What needs to be done — From the first line to the last, reproduce the records below exactly, omitting any picture.

── Data provided

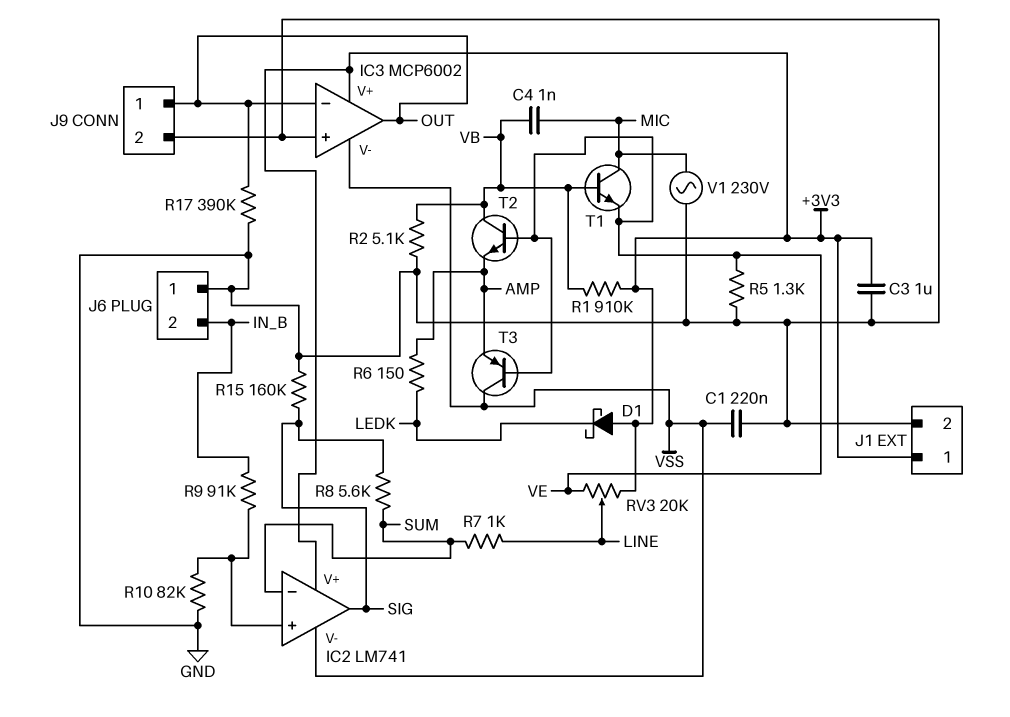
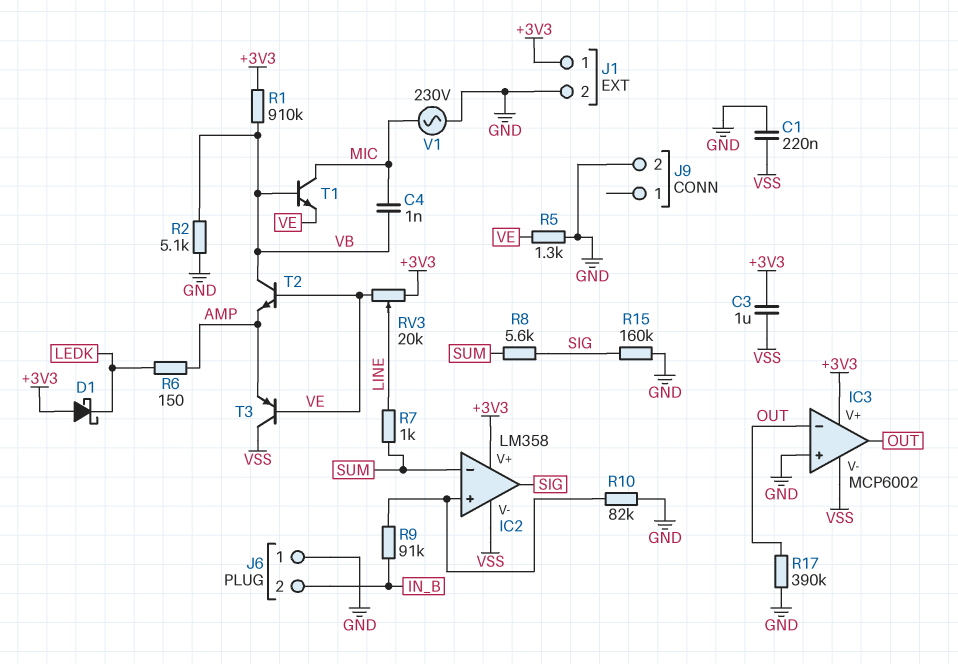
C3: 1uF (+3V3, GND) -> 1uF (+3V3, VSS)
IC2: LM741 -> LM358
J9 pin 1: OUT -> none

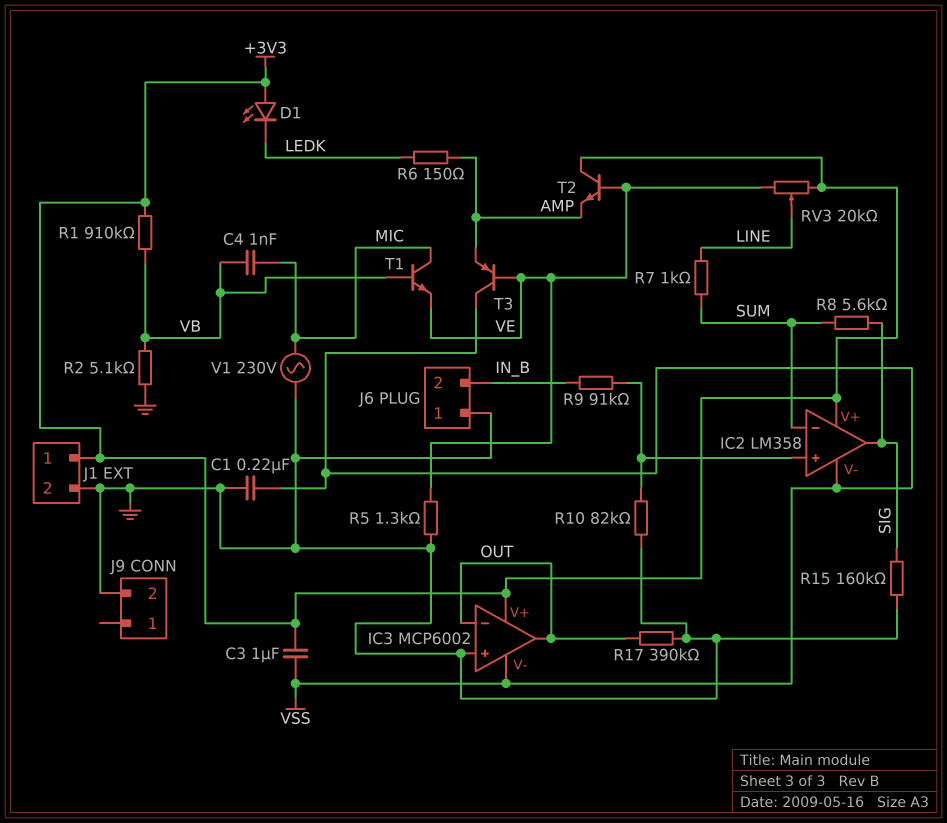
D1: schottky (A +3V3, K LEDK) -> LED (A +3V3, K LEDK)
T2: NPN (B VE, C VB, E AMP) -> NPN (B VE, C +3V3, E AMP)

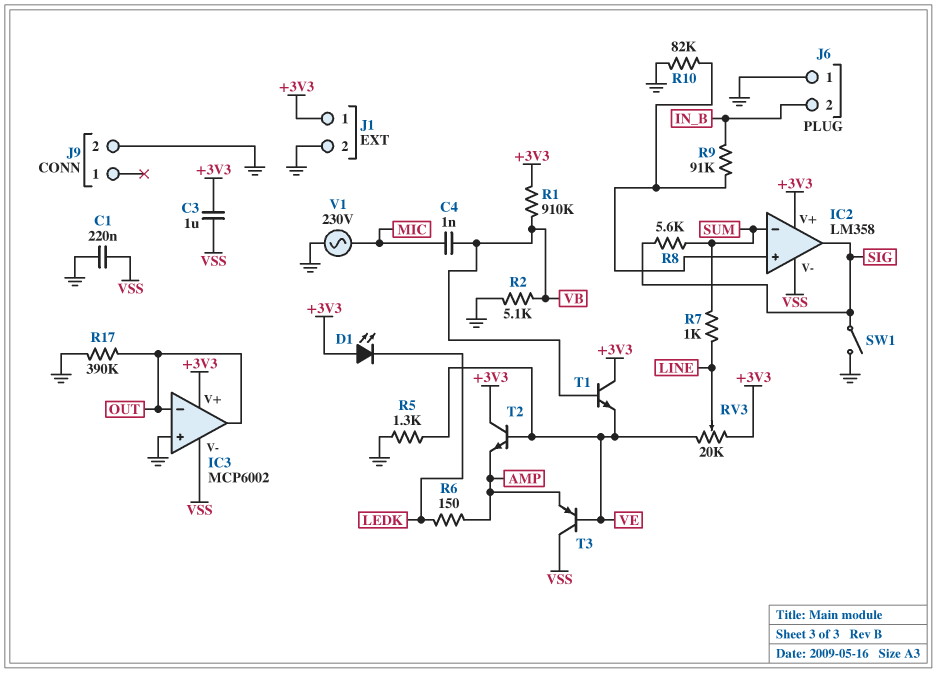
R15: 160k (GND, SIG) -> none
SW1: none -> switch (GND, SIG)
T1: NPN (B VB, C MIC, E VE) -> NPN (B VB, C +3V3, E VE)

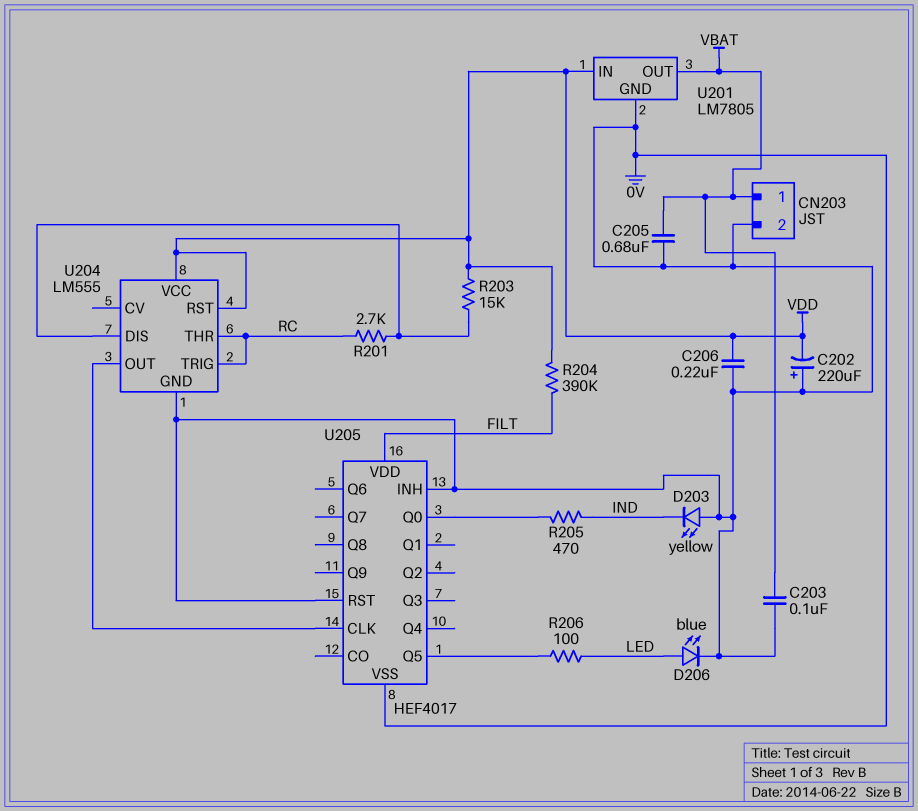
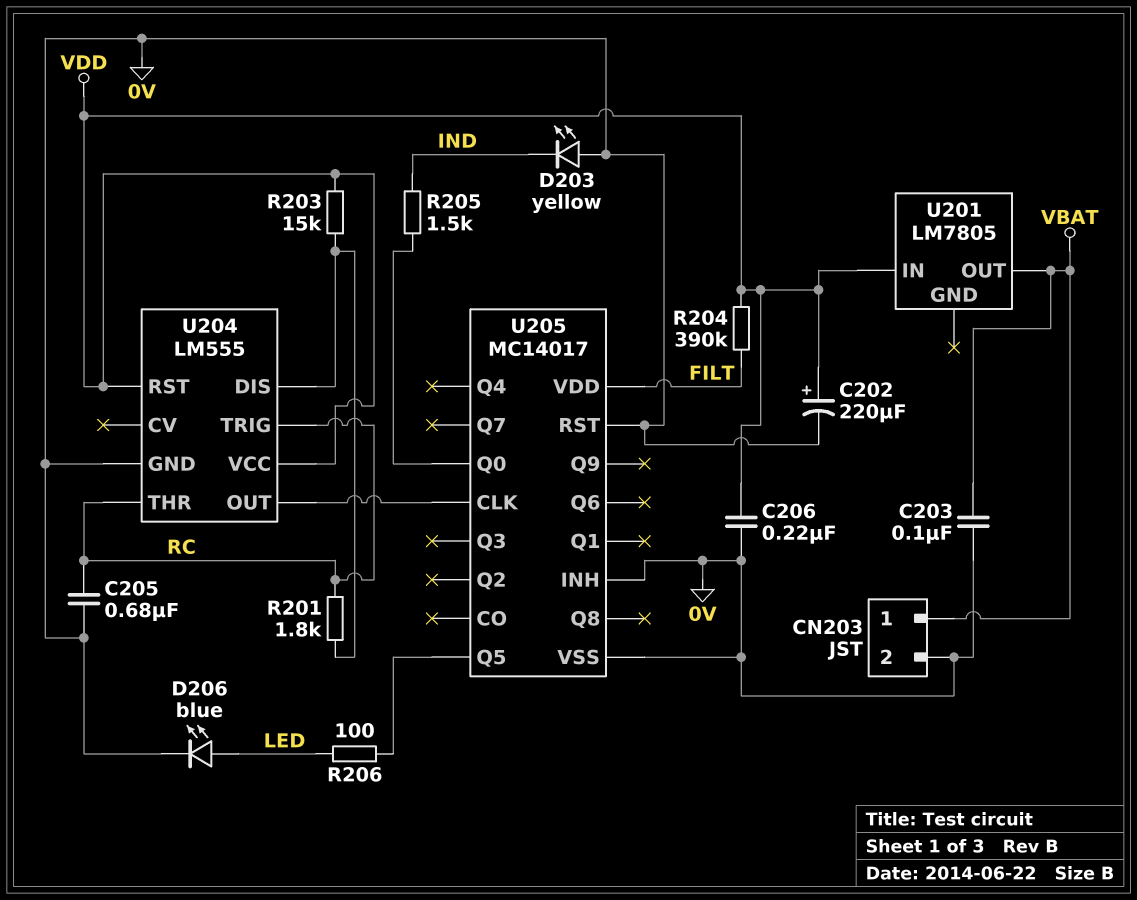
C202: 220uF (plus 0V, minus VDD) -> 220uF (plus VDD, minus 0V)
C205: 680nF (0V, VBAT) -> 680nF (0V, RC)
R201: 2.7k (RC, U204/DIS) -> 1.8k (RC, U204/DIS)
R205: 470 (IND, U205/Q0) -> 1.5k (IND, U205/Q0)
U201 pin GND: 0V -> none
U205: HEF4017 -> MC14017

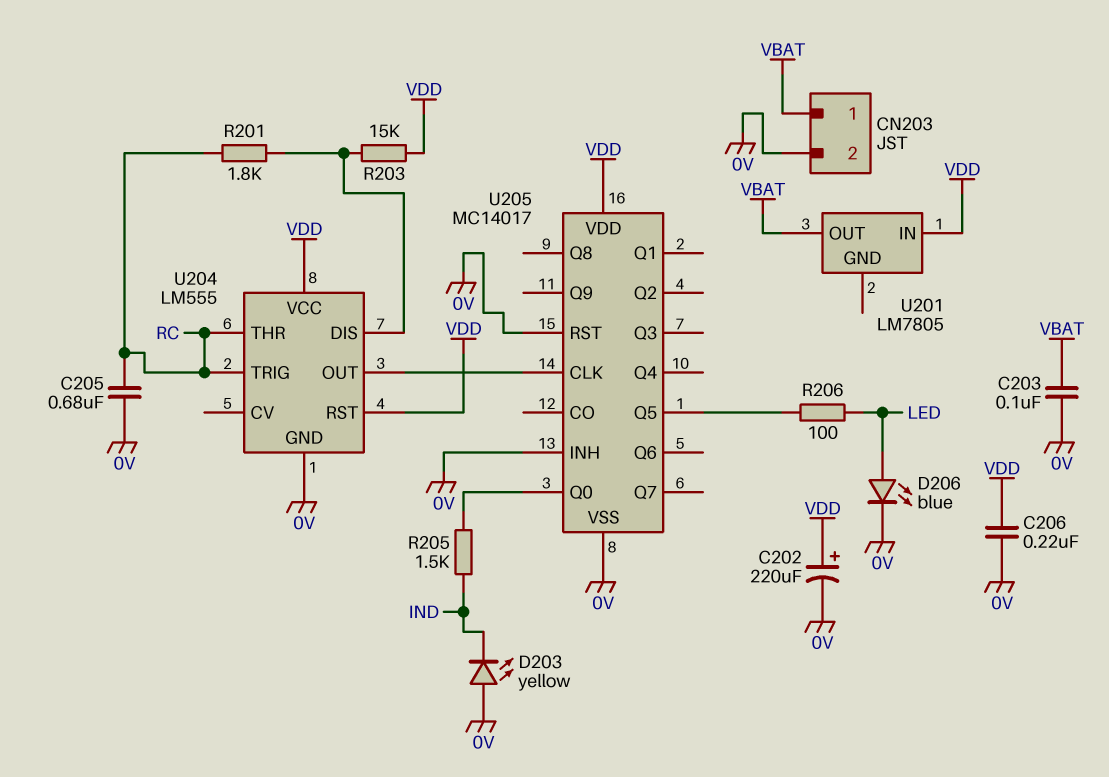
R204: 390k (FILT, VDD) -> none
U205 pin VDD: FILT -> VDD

────

Answer area —
C3: 1uF (+3V3, GND) -> 1uF (+3V3, VSS)
IC2: LM741 -> LM358
J9 pin 1: OUT -> none

D1: schottky (A +3V3, K LEDK) -> LED (A +3V3, K LEDK)
T2: NPN (B VE, C VB, E AMP) -> NPN (B VE, C +3V3, E AMP)

R15: 160k (GND, SIG) -> none
SW1: none -> switch (GND, SIG)
T1: NPN (B VB, C MIC, E VE) -> NPN (B VB, C +3V3, E VE)

C202: 220uF (plus 0V, minus VDD) -> 220uF (plus VDD, minus 0V)
C205: 680nF (0V, VBAT) -> 680nF (0V, RC)
R201: 2.7k (RC, U204/DIS) -> 1.8k (RC, U204/DIS)
R205: 470 (IND, U205/Q0) -> 1.5k (IND, U205/Q0)
U201 pin GND: 0V -> none
U205: HEF4017 -> MC14017

R204: 390k (FILT, VDD) -> none
U205 pin VDD: FILT -> VDD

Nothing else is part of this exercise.